EXERCISE DETAILS: Starting at the first of the items and ending at the line containing "Lab: 5:42 -> 5:46", lay out those lines as a JSON list of strings, one string per line and blank lines omitted.

STORED RECORDS:
==================================================

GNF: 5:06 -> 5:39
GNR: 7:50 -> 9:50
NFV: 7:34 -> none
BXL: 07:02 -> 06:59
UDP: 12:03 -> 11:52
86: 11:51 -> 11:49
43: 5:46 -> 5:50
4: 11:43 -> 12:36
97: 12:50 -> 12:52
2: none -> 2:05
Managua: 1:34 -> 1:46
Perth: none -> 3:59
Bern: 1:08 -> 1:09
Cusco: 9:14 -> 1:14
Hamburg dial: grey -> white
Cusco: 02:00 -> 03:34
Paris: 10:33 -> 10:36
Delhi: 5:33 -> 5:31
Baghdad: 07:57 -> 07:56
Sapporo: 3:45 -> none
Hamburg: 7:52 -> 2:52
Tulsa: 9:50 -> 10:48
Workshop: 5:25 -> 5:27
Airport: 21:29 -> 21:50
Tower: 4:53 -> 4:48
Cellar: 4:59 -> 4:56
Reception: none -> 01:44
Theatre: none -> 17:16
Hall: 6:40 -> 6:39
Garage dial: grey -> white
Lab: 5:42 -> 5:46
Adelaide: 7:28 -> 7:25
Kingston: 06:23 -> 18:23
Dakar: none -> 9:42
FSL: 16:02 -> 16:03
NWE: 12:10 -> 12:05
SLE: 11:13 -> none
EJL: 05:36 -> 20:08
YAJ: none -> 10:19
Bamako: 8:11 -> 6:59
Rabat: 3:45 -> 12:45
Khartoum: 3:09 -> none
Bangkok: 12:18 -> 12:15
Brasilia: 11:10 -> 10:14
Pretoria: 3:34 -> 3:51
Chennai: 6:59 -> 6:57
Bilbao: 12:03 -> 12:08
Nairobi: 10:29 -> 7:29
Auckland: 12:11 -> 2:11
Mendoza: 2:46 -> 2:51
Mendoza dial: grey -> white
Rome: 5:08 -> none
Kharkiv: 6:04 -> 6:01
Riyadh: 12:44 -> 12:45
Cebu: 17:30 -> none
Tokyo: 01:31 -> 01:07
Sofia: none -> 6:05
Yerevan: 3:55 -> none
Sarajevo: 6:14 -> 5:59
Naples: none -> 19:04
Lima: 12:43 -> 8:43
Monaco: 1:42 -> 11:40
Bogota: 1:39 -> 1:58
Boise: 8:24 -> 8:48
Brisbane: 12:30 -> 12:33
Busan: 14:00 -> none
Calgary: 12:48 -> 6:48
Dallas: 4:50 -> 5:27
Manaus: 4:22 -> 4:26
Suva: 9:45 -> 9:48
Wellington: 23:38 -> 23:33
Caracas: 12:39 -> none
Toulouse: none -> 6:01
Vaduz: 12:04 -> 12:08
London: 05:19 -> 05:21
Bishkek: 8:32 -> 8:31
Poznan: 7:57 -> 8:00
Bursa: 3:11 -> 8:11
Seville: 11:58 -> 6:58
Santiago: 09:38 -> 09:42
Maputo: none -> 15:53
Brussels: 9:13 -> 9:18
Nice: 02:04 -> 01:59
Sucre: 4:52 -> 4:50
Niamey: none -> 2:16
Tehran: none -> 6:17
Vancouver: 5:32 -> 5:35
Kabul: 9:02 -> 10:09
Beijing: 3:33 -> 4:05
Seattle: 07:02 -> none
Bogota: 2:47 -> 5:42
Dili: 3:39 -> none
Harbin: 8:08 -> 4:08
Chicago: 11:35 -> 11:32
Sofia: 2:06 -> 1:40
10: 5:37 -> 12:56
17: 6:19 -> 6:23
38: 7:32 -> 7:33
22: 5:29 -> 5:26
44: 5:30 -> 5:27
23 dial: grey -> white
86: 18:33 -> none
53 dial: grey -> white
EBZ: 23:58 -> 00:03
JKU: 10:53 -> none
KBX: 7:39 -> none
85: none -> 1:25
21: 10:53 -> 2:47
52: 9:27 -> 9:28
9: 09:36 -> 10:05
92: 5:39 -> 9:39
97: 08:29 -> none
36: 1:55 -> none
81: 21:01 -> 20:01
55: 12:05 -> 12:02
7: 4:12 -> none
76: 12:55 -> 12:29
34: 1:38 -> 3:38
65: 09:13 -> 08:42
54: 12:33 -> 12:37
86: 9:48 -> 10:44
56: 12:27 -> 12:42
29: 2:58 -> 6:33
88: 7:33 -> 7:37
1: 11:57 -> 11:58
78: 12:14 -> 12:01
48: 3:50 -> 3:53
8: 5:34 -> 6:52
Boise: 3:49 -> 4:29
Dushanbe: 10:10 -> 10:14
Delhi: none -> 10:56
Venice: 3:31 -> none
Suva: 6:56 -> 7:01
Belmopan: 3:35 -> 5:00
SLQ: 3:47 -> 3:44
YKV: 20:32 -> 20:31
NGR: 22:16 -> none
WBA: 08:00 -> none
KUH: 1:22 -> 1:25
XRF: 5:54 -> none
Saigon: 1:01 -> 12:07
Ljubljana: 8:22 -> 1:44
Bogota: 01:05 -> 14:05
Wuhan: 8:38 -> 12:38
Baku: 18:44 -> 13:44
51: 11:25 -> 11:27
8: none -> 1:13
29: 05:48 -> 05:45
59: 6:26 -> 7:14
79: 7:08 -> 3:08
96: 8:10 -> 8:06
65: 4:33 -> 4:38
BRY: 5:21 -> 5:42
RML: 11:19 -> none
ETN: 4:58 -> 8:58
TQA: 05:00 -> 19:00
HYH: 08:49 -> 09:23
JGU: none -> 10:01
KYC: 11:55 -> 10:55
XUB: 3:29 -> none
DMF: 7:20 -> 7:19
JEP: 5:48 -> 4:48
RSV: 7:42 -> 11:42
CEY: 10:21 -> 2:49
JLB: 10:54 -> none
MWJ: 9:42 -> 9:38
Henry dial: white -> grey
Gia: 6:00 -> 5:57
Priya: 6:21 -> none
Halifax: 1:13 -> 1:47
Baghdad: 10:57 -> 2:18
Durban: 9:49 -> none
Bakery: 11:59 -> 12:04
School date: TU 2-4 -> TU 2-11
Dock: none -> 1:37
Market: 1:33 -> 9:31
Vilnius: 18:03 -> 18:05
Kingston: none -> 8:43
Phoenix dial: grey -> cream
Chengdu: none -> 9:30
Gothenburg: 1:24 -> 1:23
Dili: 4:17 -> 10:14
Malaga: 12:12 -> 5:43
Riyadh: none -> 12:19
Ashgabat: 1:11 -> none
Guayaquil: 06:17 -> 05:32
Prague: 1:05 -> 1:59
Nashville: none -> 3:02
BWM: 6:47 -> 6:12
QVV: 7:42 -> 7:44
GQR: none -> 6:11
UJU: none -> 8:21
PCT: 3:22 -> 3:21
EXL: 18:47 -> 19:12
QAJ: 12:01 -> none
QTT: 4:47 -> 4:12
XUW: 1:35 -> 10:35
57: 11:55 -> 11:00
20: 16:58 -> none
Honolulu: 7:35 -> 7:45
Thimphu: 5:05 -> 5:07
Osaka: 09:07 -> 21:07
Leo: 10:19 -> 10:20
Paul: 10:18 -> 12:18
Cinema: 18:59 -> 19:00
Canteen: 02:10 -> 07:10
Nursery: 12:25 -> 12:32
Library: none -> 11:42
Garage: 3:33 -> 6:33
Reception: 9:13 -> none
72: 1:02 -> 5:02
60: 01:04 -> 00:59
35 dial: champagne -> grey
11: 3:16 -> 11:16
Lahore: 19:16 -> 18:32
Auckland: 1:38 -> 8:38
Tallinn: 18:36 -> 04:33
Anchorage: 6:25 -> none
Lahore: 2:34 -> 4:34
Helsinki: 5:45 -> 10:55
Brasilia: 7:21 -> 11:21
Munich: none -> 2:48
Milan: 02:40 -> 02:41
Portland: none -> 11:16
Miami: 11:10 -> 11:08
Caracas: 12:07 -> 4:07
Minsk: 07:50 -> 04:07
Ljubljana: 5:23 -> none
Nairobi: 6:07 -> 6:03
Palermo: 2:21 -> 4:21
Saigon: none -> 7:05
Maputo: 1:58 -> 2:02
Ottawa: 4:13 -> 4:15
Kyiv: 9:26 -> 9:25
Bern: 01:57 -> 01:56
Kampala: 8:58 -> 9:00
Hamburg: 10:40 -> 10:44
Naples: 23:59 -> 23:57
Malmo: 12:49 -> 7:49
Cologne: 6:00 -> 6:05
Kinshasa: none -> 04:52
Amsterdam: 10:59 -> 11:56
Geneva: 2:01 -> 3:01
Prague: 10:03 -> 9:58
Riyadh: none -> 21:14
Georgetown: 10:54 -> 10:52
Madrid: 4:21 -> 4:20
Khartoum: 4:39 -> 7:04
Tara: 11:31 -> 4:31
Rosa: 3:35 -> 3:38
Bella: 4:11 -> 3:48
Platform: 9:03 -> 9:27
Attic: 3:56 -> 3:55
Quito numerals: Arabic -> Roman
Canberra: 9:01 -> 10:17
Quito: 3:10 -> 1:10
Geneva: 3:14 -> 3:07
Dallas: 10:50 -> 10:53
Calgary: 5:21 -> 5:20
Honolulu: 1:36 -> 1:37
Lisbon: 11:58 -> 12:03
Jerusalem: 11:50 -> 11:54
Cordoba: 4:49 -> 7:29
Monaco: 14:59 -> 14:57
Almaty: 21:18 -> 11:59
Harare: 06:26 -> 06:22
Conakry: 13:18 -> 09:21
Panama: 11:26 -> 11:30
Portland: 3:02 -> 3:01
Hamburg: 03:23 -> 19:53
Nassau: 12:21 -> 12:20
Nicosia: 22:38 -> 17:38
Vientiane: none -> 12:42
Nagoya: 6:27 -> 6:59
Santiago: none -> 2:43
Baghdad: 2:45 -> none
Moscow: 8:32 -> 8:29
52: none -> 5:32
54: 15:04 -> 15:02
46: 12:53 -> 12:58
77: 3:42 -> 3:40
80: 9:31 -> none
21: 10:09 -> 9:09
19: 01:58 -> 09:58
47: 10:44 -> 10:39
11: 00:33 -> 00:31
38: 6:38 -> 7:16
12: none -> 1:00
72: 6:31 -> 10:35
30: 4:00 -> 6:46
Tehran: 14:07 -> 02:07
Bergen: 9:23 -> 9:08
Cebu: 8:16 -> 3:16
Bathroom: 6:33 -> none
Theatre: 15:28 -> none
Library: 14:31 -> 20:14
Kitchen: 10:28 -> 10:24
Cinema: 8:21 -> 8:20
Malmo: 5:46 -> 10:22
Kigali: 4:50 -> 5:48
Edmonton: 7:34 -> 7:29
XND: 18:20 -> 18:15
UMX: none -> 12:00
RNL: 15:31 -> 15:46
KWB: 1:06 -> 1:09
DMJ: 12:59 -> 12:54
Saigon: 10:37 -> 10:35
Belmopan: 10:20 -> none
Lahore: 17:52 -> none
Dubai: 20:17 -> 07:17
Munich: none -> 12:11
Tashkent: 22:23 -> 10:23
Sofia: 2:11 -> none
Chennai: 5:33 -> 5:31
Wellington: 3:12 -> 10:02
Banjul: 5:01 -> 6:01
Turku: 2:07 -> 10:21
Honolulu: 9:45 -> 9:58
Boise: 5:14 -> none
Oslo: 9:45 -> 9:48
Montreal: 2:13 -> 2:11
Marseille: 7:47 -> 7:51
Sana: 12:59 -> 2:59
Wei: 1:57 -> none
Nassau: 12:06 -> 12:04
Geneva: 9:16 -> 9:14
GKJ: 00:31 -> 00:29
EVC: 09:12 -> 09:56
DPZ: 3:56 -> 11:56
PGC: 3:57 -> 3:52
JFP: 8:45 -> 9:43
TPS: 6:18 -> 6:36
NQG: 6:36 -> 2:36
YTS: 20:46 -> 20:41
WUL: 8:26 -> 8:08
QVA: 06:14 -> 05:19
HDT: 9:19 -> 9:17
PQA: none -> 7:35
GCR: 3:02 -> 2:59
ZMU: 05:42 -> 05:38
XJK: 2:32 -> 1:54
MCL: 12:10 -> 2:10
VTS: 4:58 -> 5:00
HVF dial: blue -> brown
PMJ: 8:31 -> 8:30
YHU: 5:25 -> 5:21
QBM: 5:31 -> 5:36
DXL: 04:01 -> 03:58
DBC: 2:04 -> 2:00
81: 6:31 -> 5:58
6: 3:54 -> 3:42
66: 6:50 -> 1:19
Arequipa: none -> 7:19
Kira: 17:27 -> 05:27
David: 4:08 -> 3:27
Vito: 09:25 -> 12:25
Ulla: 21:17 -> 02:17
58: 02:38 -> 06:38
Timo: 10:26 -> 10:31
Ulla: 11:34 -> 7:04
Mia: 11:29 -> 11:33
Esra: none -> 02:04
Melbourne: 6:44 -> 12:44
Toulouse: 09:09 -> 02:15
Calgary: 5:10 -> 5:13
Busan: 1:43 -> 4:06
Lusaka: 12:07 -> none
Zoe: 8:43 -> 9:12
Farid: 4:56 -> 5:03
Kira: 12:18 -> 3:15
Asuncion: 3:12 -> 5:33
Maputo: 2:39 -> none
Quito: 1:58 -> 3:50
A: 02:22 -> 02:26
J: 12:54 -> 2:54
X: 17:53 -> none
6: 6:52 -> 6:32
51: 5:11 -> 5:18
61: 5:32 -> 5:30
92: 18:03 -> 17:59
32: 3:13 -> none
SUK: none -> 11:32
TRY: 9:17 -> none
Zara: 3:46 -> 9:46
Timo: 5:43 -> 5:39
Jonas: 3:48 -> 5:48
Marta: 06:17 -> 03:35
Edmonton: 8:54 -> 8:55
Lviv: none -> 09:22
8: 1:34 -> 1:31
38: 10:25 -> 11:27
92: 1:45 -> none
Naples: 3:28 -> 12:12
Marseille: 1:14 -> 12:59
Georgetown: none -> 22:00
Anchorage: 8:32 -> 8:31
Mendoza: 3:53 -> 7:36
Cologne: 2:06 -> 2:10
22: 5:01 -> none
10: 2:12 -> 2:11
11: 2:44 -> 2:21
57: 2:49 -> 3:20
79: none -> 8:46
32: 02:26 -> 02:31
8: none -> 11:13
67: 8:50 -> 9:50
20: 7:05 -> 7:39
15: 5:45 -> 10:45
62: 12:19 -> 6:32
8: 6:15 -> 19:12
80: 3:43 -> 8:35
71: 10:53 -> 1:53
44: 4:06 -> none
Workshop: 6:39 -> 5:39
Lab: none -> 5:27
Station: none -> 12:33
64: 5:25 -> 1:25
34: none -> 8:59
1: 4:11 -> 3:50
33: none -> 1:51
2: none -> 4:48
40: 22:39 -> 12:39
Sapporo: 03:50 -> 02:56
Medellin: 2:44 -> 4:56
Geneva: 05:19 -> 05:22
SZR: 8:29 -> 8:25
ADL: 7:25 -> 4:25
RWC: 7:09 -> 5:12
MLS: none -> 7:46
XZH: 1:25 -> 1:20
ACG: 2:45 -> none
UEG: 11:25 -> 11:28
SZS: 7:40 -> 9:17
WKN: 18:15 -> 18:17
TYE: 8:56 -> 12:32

==================================================

FINISHED EXERCISE:
[
  "GNF: 5:06 -> 5:39",
  "GNR: 7:50 -> 9:50",
  "NFV: 7:34 -> none",
  "BXL: 07:02 -> 06:59",
  "UDP: 12:03 -> 11:52",
  "86: 11:51 -> 11:49",
  "43: 5:46 -> 5:50",
  "4: 11:43 -> 12:36",
  "97: 12:50 -> 12:52",
  "2: none -> 2:05",
  "Managua: 1:34 -> 1:46",
  "Perth: none -> 3:59",
  "Bern: 1:08 -> 1:09",
  "Cusco: 9:14 -> 1:14",
  "Hamburg dial: grey -> white",
  "Cusco: 02:00 -> 03:34",
  "Paris: 10:33 -> 10:36",
  "Delhi: 5:33 -> 5:31",
  "Baghdad: 07:57 -> 07:56",
  "Sapporo: 3:45 -> none",
  "Hamburg: 7:52 -> 2:52",
  "Tulsa: 9:50 -> 10:48",
  "Workshop: 5:25 -> 5:27",
  "Airport: 21:29 -> 21:50",
  "Tower: 4:53 -> 4:48",
  "Cellar: 4:59 -> 4:56",
  "Reception: none -> 01:44",
  "Theatre: none -> 17:16",
  "Hall: 6:40 -> 6:39",
  "Garage dial: grey -> white",
  "Lab: 5:42 -> 5:46"
]